_The problem_. Look through the data below for the line with "latarka (czerwony) 283,246,390,302", and transcribe it exactly together with each line after it up to and including the line with "ciężarówka (turkusowy) 779,310,875,398". Give nothing else.

_Records to use_.
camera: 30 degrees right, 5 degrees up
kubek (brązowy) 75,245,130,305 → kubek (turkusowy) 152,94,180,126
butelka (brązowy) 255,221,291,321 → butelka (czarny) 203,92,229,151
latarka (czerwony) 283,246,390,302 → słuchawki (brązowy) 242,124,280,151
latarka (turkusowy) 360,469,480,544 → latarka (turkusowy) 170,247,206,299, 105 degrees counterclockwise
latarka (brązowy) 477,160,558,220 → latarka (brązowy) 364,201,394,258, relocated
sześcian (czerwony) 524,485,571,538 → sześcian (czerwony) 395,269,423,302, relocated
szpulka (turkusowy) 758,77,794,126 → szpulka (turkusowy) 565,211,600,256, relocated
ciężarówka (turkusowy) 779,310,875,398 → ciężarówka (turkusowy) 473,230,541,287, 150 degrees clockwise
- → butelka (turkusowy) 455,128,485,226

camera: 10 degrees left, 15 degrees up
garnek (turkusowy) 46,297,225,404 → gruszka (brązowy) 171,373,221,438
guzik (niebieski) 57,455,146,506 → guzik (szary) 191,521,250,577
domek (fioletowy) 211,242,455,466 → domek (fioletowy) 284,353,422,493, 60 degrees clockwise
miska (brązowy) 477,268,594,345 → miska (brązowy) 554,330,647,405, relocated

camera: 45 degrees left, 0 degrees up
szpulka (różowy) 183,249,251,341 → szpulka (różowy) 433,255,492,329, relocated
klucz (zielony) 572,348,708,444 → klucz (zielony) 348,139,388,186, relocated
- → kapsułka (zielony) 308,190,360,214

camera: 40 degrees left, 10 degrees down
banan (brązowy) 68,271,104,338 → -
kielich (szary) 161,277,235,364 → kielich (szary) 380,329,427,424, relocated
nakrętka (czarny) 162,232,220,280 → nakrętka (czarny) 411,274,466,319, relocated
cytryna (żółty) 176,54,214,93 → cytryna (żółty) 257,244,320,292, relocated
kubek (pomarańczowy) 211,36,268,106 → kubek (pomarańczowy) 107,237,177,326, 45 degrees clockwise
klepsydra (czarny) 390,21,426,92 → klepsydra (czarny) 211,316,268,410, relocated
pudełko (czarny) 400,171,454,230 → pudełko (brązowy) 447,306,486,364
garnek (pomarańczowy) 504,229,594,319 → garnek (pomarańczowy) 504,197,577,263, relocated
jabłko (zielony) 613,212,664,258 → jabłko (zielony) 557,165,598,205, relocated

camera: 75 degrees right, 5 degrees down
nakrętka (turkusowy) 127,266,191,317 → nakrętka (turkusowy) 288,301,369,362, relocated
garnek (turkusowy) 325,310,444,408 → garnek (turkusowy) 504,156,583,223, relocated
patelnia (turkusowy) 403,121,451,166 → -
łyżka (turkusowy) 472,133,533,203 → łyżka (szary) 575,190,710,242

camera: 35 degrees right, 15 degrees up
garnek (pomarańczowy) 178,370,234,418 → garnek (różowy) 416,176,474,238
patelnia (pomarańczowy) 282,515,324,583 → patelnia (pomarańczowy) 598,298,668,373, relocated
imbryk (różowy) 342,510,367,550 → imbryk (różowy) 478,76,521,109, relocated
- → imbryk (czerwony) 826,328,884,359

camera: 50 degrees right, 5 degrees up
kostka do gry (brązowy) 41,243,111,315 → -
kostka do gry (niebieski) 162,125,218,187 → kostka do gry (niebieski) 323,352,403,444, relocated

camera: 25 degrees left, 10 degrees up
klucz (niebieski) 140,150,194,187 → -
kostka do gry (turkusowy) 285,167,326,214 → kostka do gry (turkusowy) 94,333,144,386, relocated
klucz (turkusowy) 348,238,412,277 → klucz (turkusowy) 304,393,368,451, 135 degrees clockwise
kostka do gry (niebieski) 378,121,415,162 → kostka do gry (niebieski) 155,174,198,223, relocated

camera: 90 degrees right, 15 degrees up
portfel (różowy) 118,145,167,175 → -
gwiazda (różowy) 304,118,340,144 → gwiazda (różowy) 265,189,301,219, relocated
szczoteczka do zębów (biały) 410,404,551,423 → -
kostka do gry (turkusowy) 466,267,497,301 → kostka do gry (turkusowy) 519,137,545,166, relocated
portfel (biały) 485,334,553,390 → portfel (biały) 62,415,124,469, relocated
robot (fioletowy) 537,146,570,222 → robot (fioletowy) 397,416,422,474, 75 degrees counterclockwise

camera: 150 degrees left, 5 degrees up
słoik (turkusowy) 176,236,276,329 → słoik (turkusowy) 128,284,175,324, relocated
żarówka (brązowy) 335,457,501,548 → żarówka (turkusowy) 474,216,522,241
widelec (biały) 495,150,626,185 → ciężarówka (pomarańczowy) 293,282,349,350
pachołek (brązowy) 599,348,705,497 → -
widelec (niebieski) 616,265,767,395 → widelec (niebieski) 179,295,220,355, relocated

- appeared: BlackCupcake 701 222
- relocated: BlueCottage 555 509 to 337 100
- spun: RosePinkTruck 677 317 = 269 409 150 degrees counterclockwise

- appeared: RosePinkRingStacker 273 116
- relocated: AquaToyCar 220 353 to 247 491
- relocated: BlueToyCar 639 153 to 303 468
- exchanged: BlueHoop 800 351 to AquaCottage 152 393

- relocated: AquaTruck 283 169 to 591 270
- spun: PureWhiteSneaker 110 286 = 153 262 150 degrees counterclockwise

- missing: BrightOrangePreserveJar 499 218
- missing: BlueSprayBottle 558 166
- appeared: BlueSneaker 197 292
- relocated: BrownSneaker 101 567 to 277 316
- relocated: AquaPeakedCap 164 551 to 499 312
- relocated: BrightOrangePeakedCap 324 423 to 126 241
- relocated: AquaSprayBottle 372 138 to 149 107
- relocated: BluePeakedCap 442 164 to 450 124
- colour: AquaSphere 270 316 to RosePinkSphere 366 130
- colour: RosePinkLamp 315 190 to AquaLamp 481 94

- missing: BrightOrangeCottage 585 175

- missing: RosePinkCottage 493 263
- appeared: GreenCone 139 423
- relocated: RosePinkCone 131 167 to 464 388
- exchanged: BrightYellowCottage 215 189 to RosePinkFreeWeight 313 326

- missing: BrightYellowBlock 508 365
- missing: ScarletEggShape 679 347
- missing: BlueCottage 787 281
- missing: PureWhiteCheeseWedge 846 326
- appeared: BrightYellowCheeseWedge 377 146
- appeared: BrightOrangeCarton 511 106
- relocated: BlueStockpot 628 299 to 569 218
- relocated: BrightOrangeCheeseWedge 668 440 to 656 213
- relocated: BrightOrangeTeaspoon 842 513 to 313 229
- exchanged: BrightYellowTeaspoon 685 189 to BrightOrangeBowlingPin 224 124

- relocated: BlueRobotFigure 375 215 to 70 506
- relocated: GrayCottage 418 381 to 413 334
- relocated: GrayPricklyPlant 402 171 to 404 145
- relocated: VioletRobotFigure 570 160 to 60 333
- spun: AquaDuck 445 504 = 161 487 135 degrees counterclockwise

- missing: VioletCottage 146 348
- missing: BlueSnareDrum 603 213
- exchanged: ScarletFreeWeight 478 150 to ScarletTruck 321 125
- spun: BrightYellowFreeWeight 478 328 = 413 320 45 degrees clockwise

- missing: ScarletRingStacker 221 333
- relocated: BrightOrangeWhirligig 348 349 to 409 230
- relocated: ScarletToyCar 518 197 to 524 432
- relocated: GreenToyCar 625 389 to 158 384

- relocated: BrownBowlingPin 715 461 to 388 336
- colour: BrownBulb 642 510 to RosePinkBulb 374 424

_Answer for the task_.
latarka (czerwony) 283,246,390,302 → słuchawki (brązowy) 242,124,280,151
latarka (turkusowy) 360,469,480,544 → latarka (turkusowy) 170,247,206,299, 105 degrees counterclockwise
latarka (brązowy) 477,160,558,220 → latarka (brązowy) 364,201,394,258, relocated
sześcian (czerwony) 524,485,571,538 → sześcian (czerwony) 395,269,423,302, relocated
szpulka (turkusowy) 758,77,794,126 → szpulka (turkusowy) 565,211,600,256, relocated
ciężarówka (turkusowy) 779,310,875,398 → ciężarówka (turkusowy) 473,230,541,287, 150 degrees clockwise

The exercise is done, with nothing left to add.